Instructions for the task | Although the listing contains pictures, reproduce only its text, exactly as written.

Source material |
------
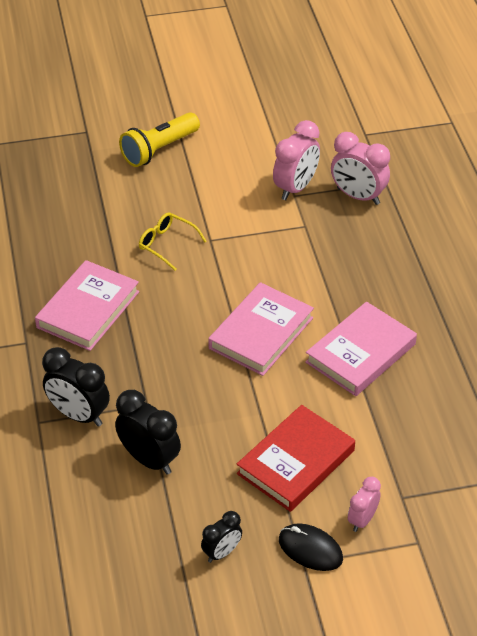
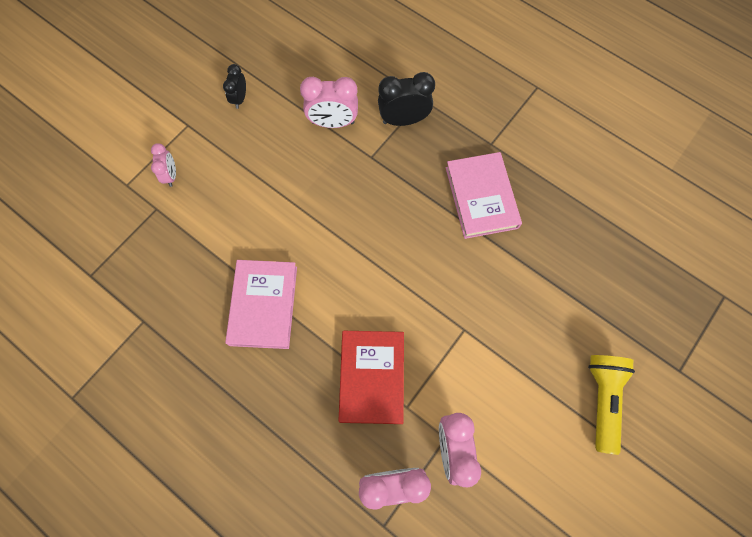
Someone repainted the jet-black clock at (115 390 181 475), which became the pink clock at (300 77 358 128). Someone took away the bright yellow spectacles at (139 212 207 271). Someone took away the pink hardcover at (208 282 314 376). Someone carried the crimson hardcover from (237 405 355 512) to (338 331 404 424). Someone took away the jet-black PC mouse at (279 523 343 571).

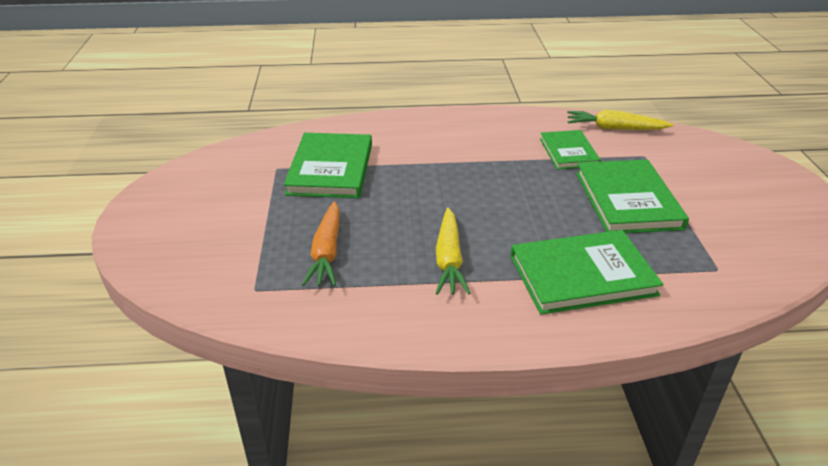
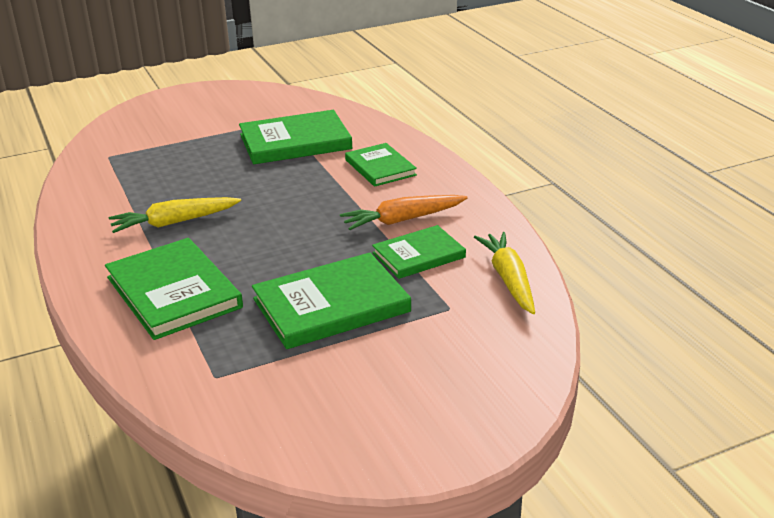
Someone carried the orange-coloured toy carrot from (302 201 340 286) to (340 195 468 230). Someone put down the emerald hardcover at (345 143 417 187).

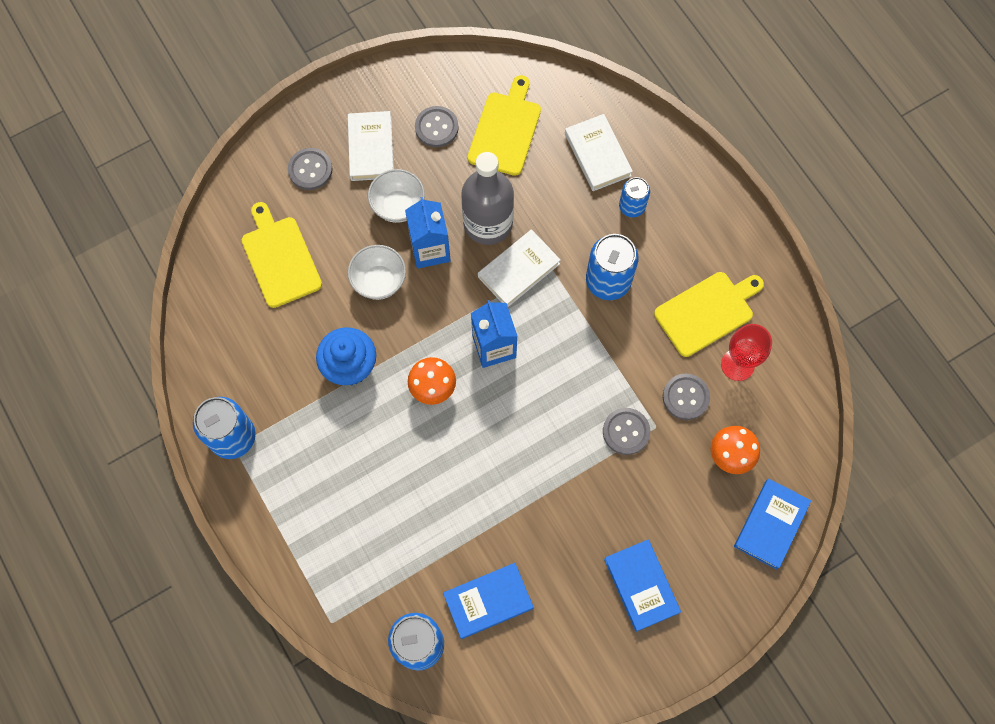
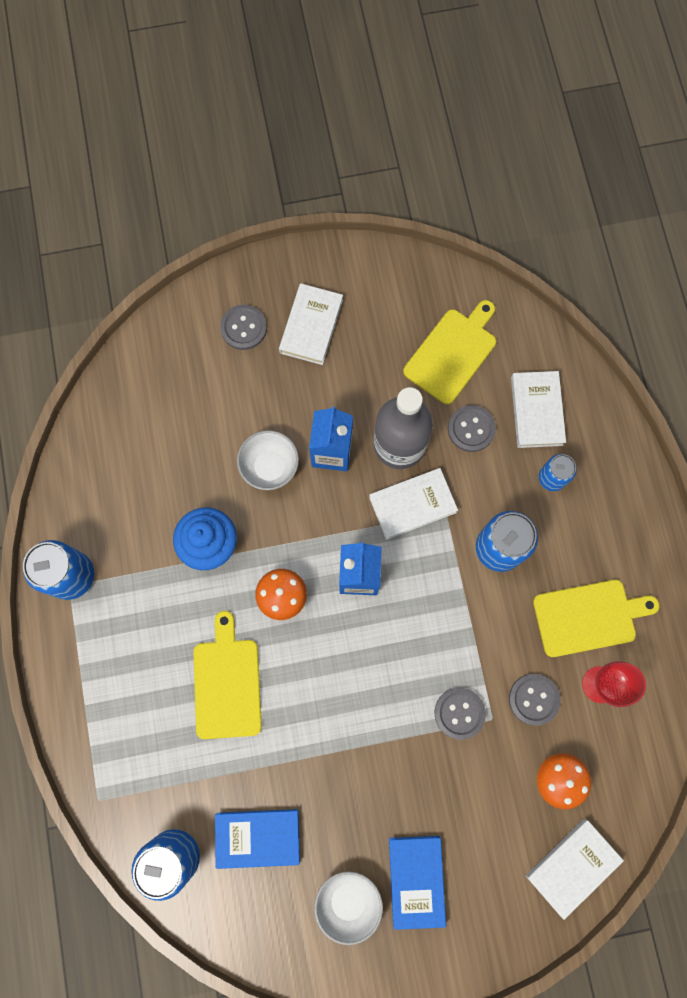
Someone carried the bright yellow cutting board from (242 202 322 308) to (193 611 262 739). Someone carried the white bowl from (368 169 425 223) to (314 871 383 945). Someone carried the ash-grey shirt button from (415 106 459 147) to (448 405 496 452). Someone repainted the royal blue hardcover at (734 479 811 570), which became the white hardcover at (526 819 624 920).

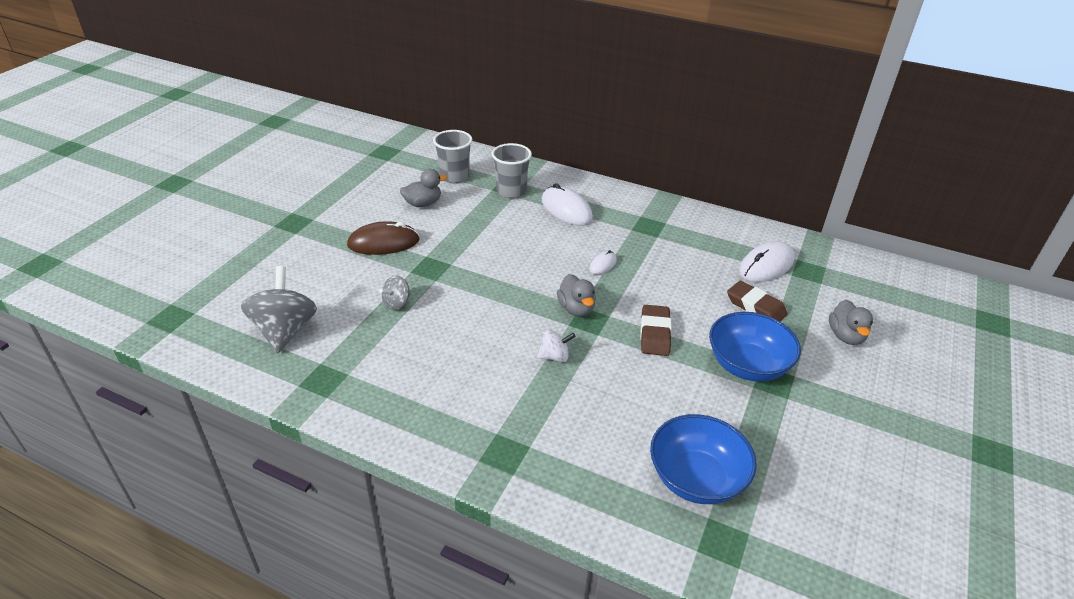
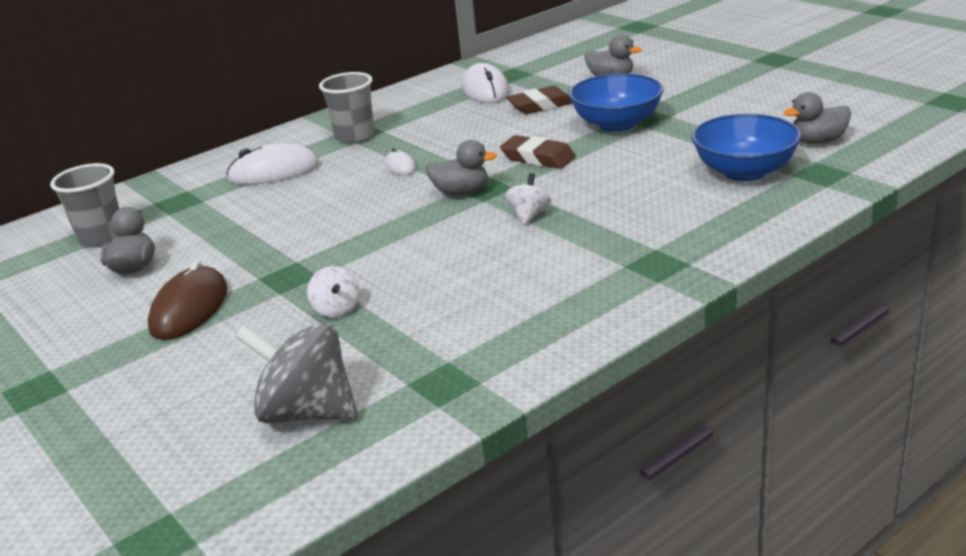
Someone repainted the ash-grey spinning top at (379 275 410 310), which became the white spinning top at (307 266 360 318). Someone carried the ash-grey tumbler from (492 143 532 198) to (319 72 375 144). Someone put down the ash-grey rubber duck at (784 92 851 144).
------
Answer for this exercise |
Someone repainted the jet-black clock at (115 390 181 475), which became the pink clock at (300 77 358 128). Someone took away the bright yellow spectacles at (139 212 207 271). Someone took away the pink hardcover at (208 282 314 376). Someone carried the crimson hardcover from (237 405 355 512) to (338 331 404 424). Someone took away the jet-black PC mouse at (279 523 343 571).

Someone carried the orange-coloured toy carrot from (302 201 340 286) to (340 195 468 230). Someone put down the emerald hardcover at (345 143 417 187).

Someone carried the bright yellow cutting board from (242 202 322 308) to (193 611 262 739). Someone carried the white bowl from (368 169 425 223) to (314 871 383 945). Someone carried the ash-grey shirt button from (415 106 459 147) to (448 405 496 452). Someone repainted the royal blue hardcover at (734 479 811 570), which became the white hardcover at (526 819 624 920).

Someone repainted the ash-grey spinning top at (379 275 410 310), which became the white spinning top at (307 266 360 318). Someone carried the ash-grey tumbler from (492 143 532 198) to (319 72 375 144). Someone put down the ash-grey rubber duck at (784 92 851 144).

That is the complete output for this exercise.